| ABOUT THIS EXERCISE |
Copy, word for word, the line containing "The deska do krojenia/biały" and each line that follows it in the entries below; pictures do not belong in the copy.

[Object state comparisons]
----------------

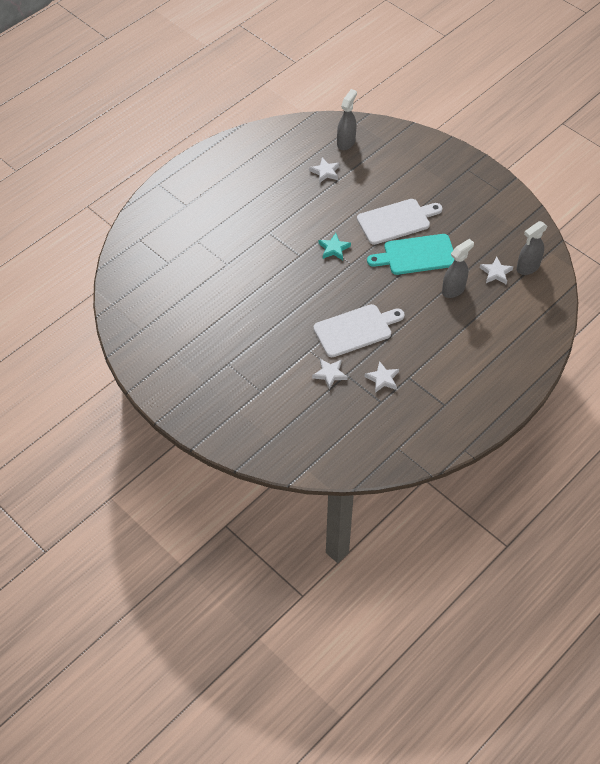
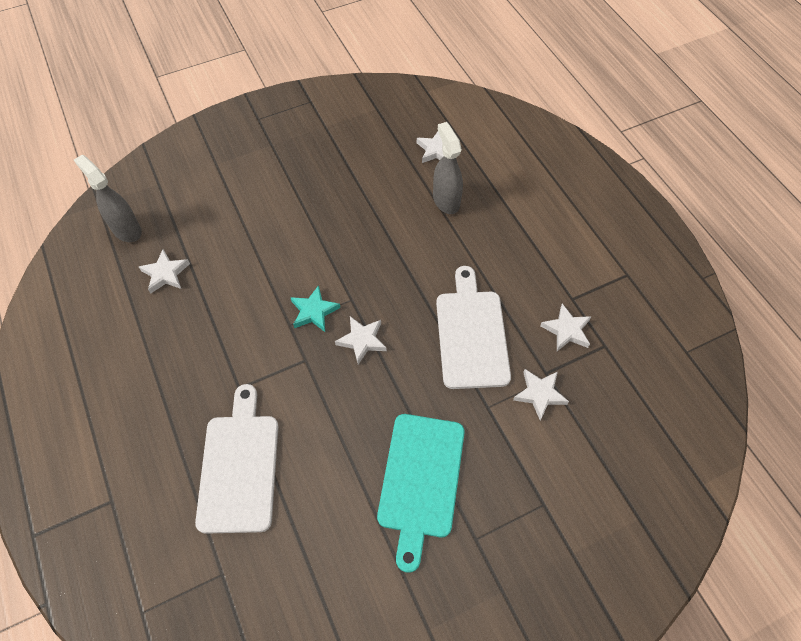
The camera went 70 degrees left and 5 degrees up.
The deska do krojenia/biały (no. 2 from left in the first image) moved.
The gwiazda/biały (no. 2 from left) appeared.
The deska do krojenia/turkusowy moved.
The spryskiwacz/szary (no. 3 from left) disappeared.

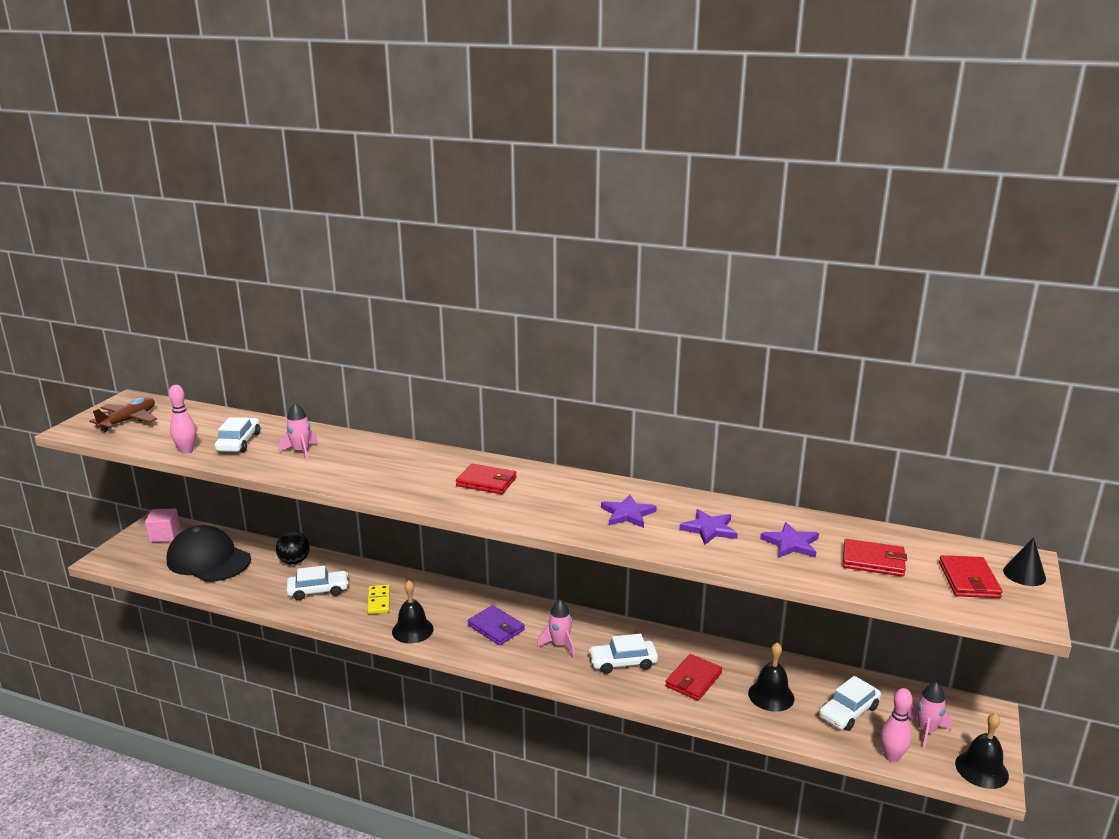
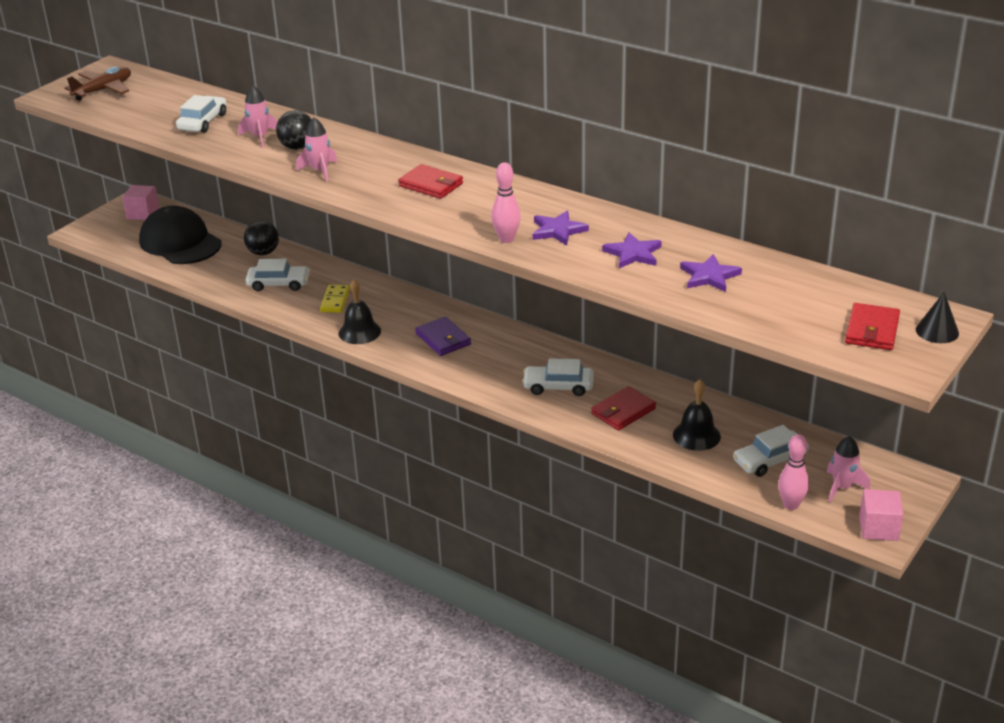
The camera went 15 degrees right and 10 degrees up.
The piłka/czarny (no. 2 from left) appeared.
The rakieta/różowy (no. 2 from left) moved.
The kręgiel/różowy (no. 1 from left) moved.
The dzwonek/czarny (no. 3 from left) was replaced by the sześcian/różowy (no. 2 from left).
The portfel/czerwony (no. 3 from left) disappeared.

----------------

| YOUR SOLUTION |
The deska do krojenia/biały (no. 2 from left in the first image) moved.
The gwiazda/biały (no. 2 from left) appeared.
The deska do krojenia/turkusowy moved.
The spryskiwacz/szary (no. 3 from left) disappeared.

The camera went 15 degrees right and 10 degrees up.
The piłka/czarny (no. 2 from left) appeared.
The rakieta/różowy (no. 2 from left) moved.
The kręgiel/różowy (no. 1 from left) moved.
The dzwonek/czarny (no. 3 from left) was replaced by the sześcian/różowy (no. 2 from left).
The portfel/czerwony (no. 3 from left) disappeared.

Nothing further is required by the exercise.